◆ EXERCISE DESCRIPTION: Your task is to find every line in the records that holds the string "purple" and copy it.

◆ RECORD EXCERPTS:
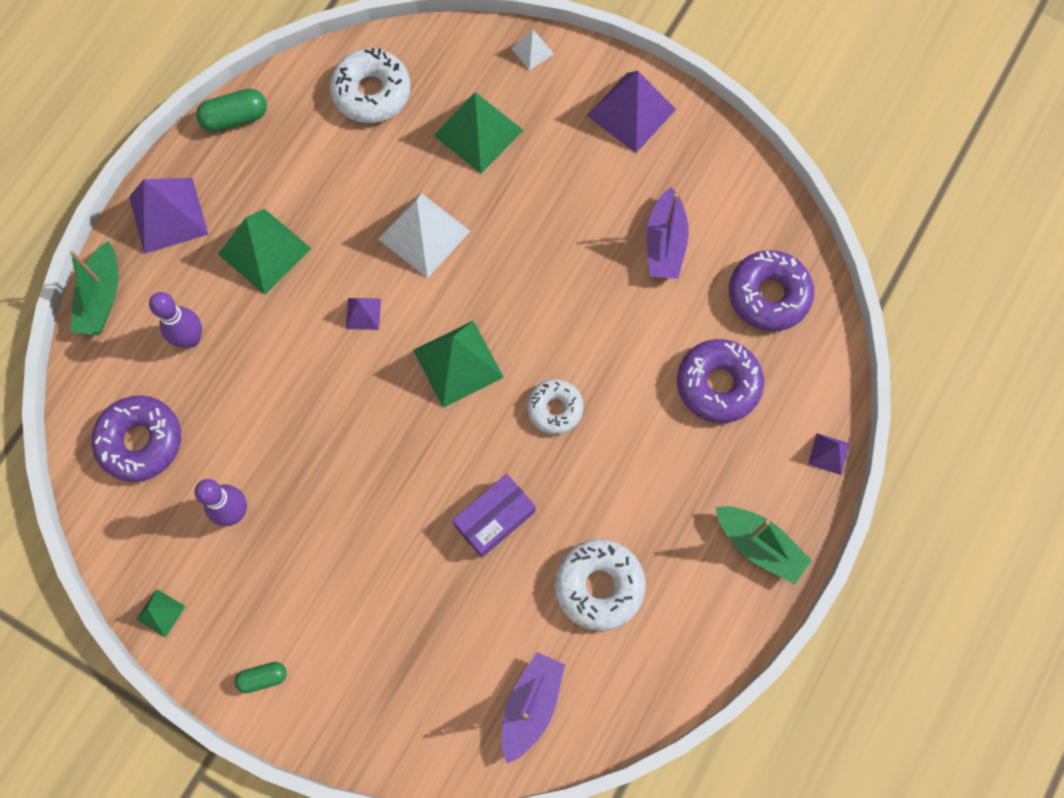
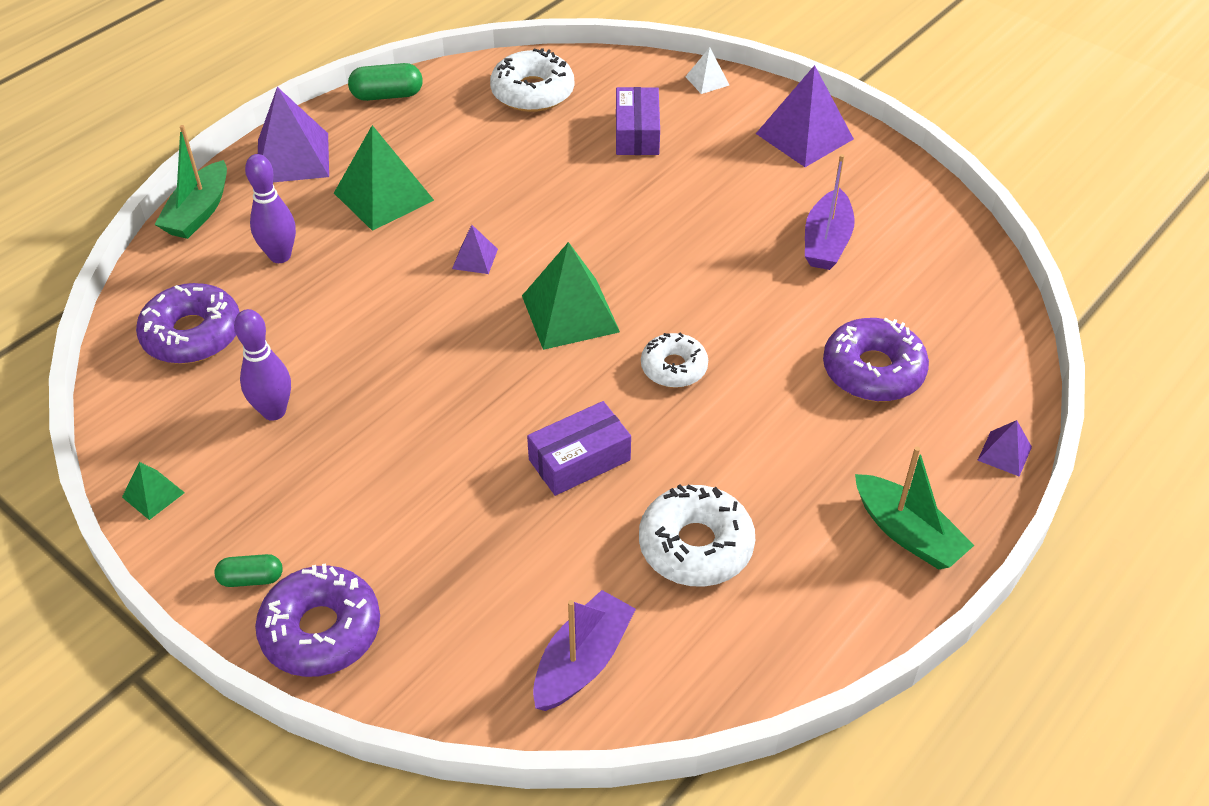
camera: 10 degrees right, 25 degrees down
(424, 235) = (559, 204): white pyramid -> none
(478, 133) = (637, 133): green pyramid -> purple box
(768, 295) = (942, 299): purple donut -> purple donut (321, 630)

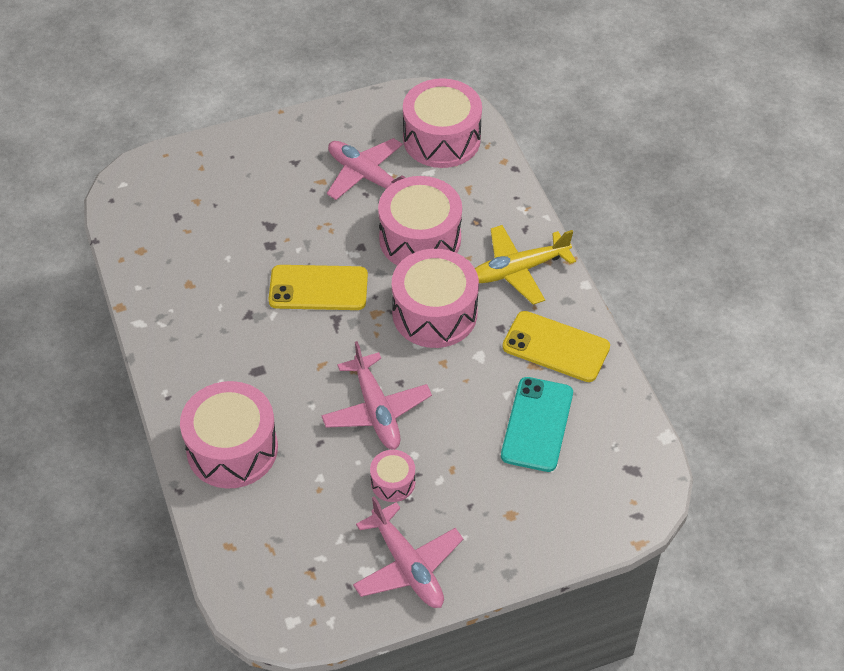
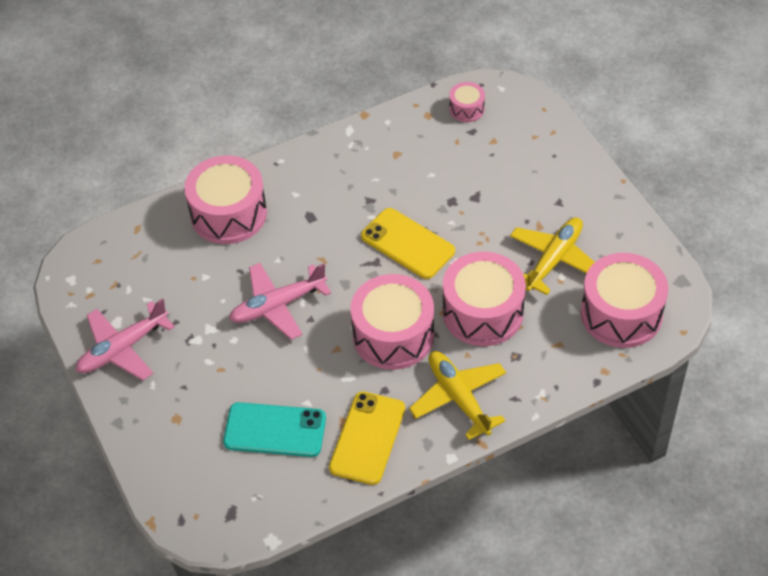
camera: 85 degrees right, 0 degrees up
(318, 288) = (407, 244): yellow phone -> yellow phone turned 45 degrees counterclockwise
(366, 176) = (554, 259): pink plane -> yellow plane
(393, 482) = (204, 328): pink drum -> pink drum (466, 109)

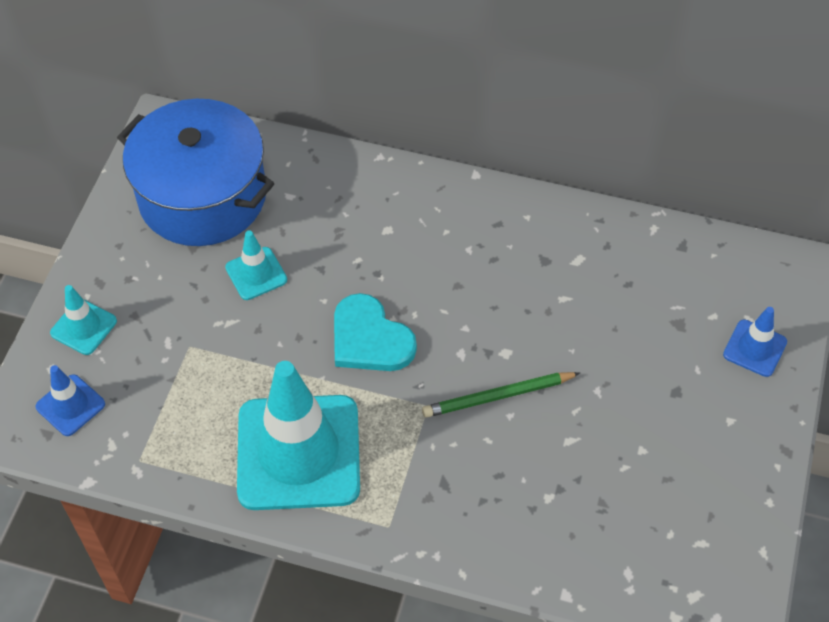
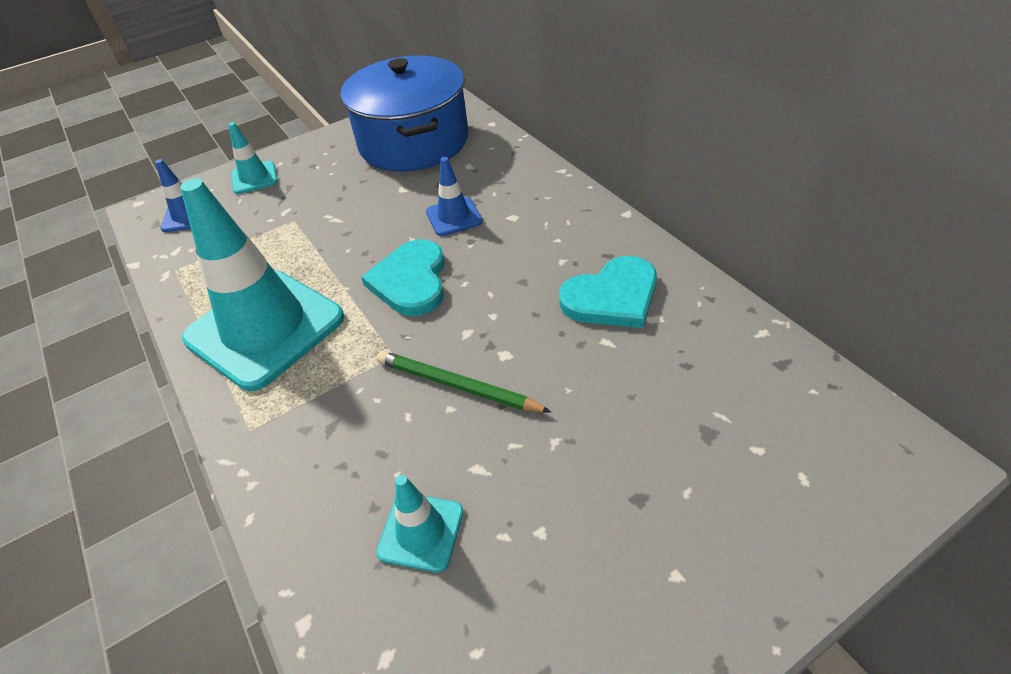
camera: 45 degrees right, 10 degrees down
(256, 274) = (388, 199): turquoise traffic cone -> turquoise traffic cone (421, 532)
(535, 259) = (612, 297): none -> turquoise heart
(754, 348) = (782, 515): blue traffic cone -> blue traffic cone (454, 217)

◆ RESULT:
(478, 133) = (637, 133): green pyramid -> purple box
(768, 295) = (942, 299): purple donut -> purple donut (321, 630)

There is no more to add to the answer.